Print the data verbatim. Leave every image out.

*** Opening of Exercise materials ***

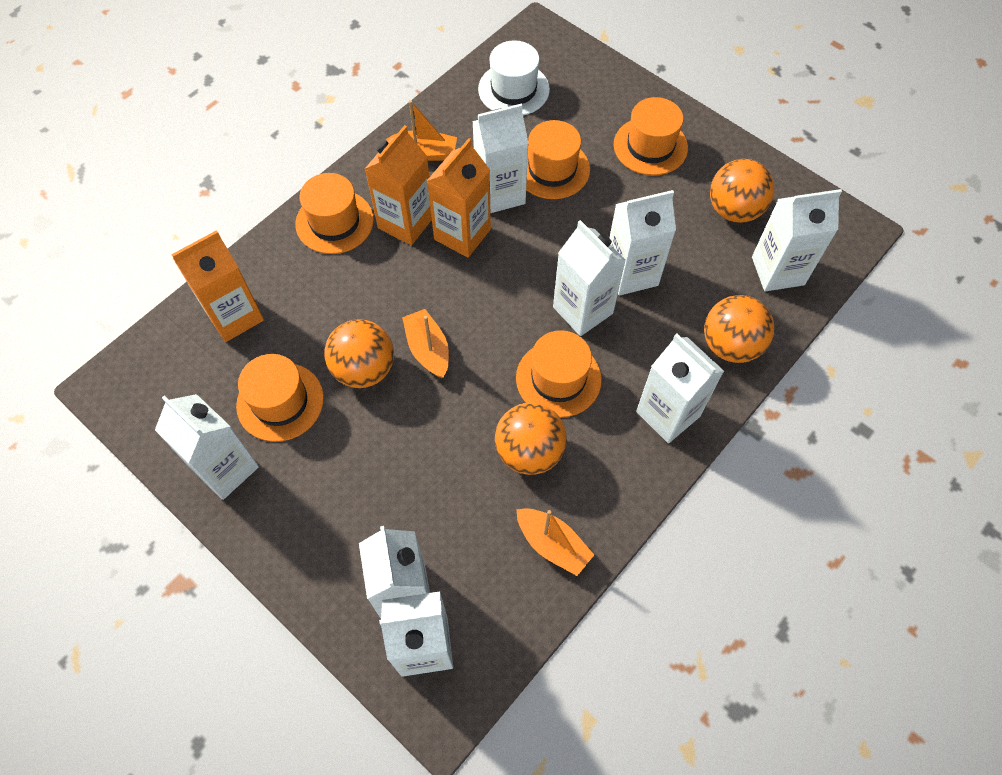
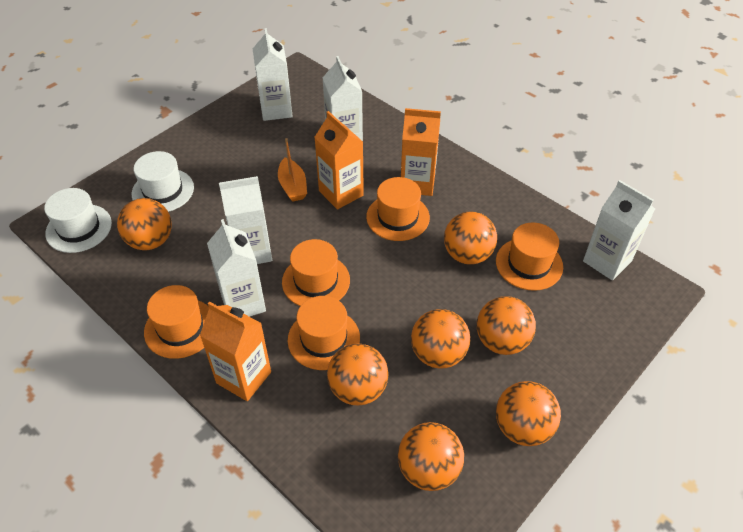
orange ball: 4 -> 7
orange boat: 3 -> 1
white carton: 8 -> 5
white hat: 1 -> 2

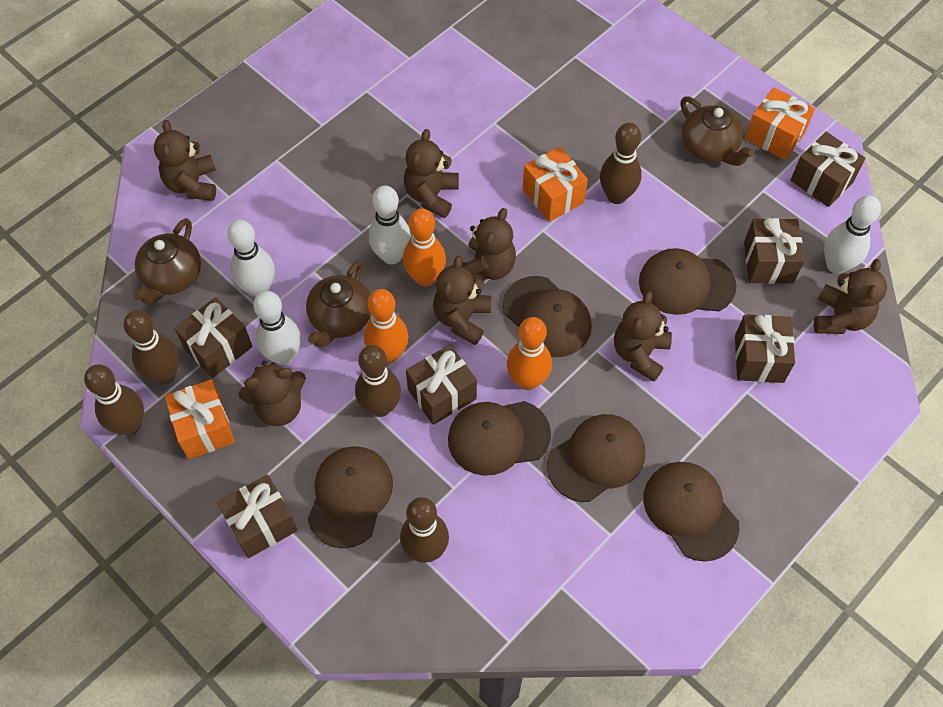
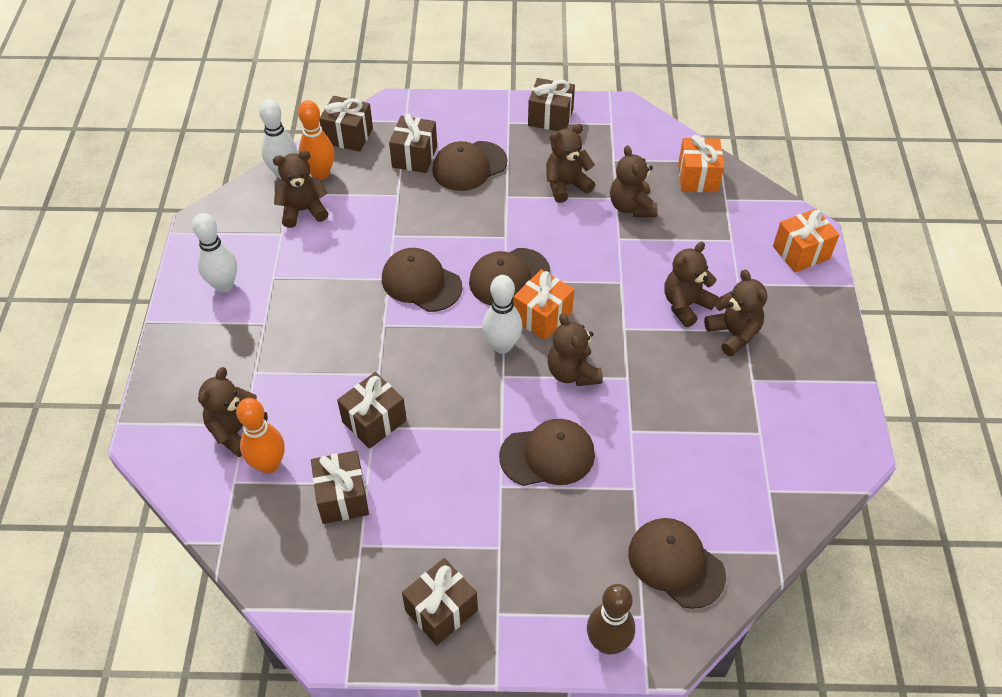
brown bowling pin: 5 -> 1
brown cap: 6 -> 5
brown teapot: 3 -> 0
orange bowling pin: 3 -> 2
white bowling pin: 4 -> 3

*** Close of Exercise materials ***

_Written solution_:
orange ball: 4 -> 7
orange boat: 3 -> 1
white carton: 8 -> 5
white hat: 1 -> 2

brown bowling pin: 5 -> 1
brown cap: 6 -> 5
brown teapot: 3 -> 0
orange bowling pin: 3 -> 2
white bowling pin: 4 -> 3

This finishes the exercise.